# START OF Records for this task

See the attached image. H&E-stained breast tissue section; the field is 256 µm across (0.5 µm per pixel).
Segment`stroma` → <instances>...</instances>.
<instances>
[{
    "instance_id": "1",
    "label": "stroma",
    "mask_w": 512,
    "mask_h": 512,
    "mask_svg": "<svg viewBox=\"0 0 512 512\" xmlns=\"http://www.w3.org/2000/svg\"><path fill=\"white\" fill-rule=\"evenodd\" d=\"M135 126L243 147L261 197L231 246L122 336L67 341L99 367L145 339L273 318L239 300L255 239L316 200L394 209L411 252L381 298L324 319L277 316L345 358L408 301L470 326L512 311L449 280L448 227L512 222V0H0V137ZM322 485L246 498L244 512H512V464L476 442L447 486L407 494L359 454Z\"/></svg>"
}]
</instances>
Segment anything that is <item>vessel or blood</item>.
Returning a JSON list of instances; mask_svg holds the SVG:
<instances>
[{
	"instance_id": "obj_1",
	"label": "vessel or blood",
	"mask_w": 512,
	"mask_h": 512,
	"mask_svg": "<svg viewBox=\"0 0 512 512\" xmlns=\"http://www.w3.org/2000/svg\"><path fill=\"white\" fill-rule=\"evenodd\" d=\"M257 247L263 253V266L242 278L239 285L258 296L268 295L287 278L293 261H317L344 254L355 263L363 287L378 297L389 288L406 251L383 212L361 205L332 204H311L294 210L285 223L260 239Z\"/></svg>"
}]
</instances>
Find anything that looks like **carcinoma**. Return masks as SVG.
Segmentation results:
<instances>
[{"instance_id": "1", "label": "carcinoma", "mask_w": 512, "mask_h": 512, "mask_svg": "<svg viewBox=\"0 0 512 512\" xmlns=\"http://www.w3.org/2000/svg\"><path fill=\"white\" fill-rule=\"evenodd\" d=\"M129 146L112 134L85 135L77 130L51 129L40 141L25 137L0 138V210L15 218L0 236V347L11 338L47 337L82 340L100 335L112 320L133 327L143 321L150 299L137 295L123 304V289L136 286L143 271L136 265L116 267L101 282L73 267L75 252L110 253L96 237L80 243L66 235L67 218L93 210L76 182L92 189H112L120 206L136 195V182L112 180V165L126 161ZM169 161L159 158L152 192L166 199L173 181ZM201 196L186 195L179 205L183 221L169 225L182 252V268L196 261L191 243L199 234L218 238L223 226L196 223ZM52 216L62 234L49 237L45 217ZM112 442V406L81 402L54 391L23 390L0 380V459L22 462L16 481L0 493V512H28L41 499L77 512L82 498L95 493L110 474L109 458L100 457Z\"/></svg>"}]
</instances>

# END OF Records for this task

Problem requirements
Every entry needs to be retyped exactly.

Solution to this problem
See the attached image. H&E-stained breast tissue section; the field is 256 µm across (0.5 µm per pixel).
Segment`stroma` → <instances>...</instances>.
<instances>
[{
    "instance_id": "1",
    "label": "stroma",
    "mask_w": 512,
    "mask_h": 512,
    "mask_svg": "<svg viewBox=\"0 0 512 512\" xmlns=\"http://www.w3.org/2000/svg\"><path fill=\"white\" fill-rule=\"evenodd\" d=\"M135 126L243 147L261 197L231 246L122 336L67 341L99 367L145 339L273 318L239 300L255 239L316 200L394 209L411 252L381 298L324 319L277 316L345 358L408 301L470 326L512 311L449 280L448 227L512 222V0H0V137ZM322 485L246 498L244 512H512V464L476 442L447 486L407 494L359 454Z\"/></svg>"
}]
</instances>
Segment anything that is <item>vessel or blood</item>.
Returning a JSON list of instances; mask_svg holds the SVG:
<instances>
[{
	"instance_id": "obj_1",
	"label": "vessel or blood",
	"mask_w": 512,
	"mask_h": 512,
	"mask_svg": "<svg viewBox=\"0 0 512 512\" xmlns=\"http://www.w3.org/2000/svg\"><path fill=\"white\" fill-rule=\"evenodd\" d=\"M257 247L263 253V266L242 278L239 285L258 296L268 295L287 278L293 261H317L344 254L355 263L363 287L378 297L389 288L406 251L383 212L361 205L332 204H311L294 210L285 223L260 239Z\"/></svg>"
}]
</instances>
Find anything that looks like **carcinoma**. Return masks as SVG.
Segmentation results:
<instances>
[{"instance_id": "1", "label": "carcinoma", "mask_w": 512, "mask_h": 512, "mask_svg": "<svg viewBox=\"0 0 512 512\" xmlns=\"http://www.w3.org/2000/svg\"><path fill=\"white\" fill-rule=\"evenodd\" d=\"M129 146L112 134L85 135L77 130L51 129L40 141L25 137L0 138V210L15 218L0 236V347L11 338L47 337L82 340L100 335L112 320L133 327L143 321L150 299L137 295L123 304V289L136 286L143 271L136 265L116 267L101 282L73 267L75 252L110 253L96 237L80 243L66 235L67 218L93 210L76 182L92 189H112L120 206L136 195V182L112 180V165L126 161ZM169 161L159 158L152 192L166 199L173 181ZM201 196L186 195L179 205L183 221L169 225L182 252V268L196 261L191 243L199 234L218 238L223 226L196 223ZM52 216L62 234L49 237L45 217ZM112 442V406L81 402L54 391L23 390L0 380V459L22 462L16 481L0 493V512H28L41 499L77 512L82 498L95 493L110 474L109 458L100 457Z\"/></svg>"}]
</instances>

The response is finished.